TASK GOAL
Pictures appear among the records. Write out all else exactly as it stands.

Start of DATA SHOWN

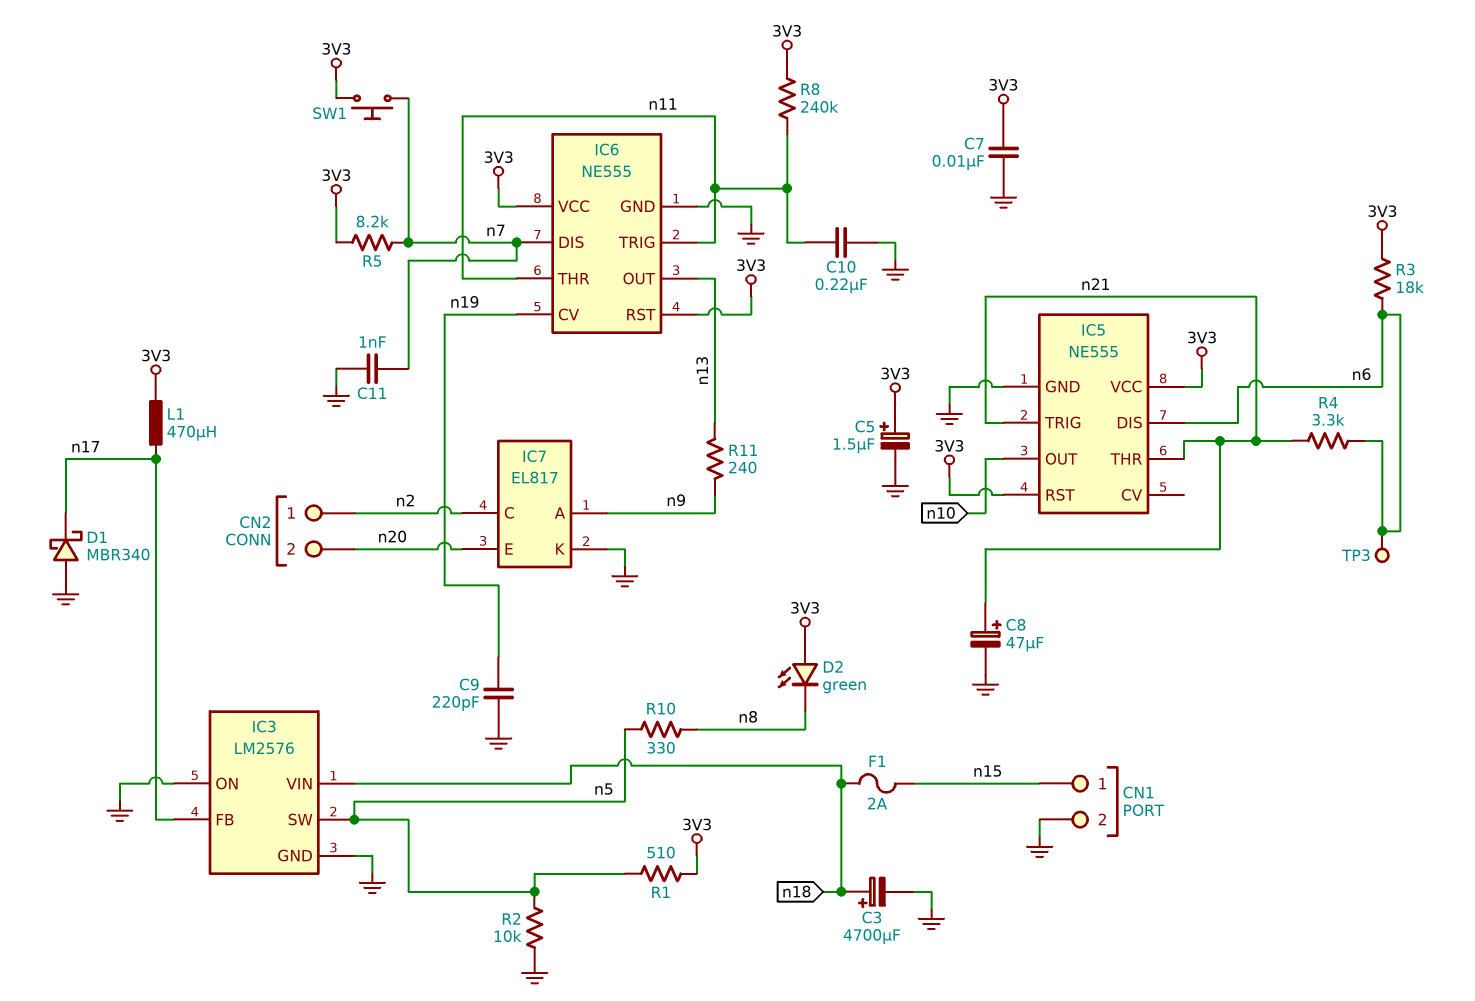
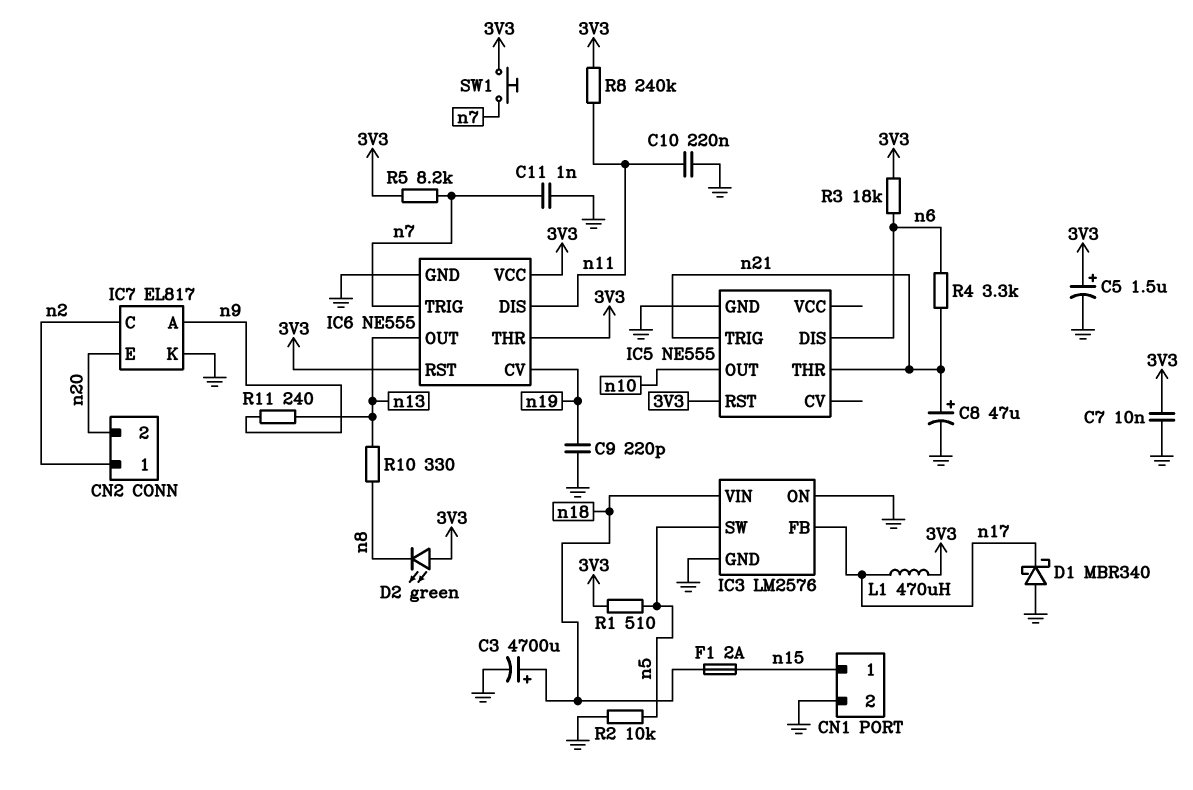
IC5 pin VCC: 3V3 -> none
IC6 pin DIS: n7 -> n11
IC6 pin THR: n11 -> 3V3
IC6 pin TRIG: n11 -> n7
R10: 330 (n5, n8) -> 330 (n8, n13)
TP3: test point (n6) -> none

End of DATA SHOWN

SOLUTION FOR THIS EXERCISE
IC5 pin VCC: 3V3 -> none
IC6 pin DIS: n7 -> n11
IC6 pin THR: n11 -> 3V3
IC6 pin TRIG: n11 -> n7
R10: 330 (n5, n8) -> 330 (n8, n13)
TP3: test point (n6) -> none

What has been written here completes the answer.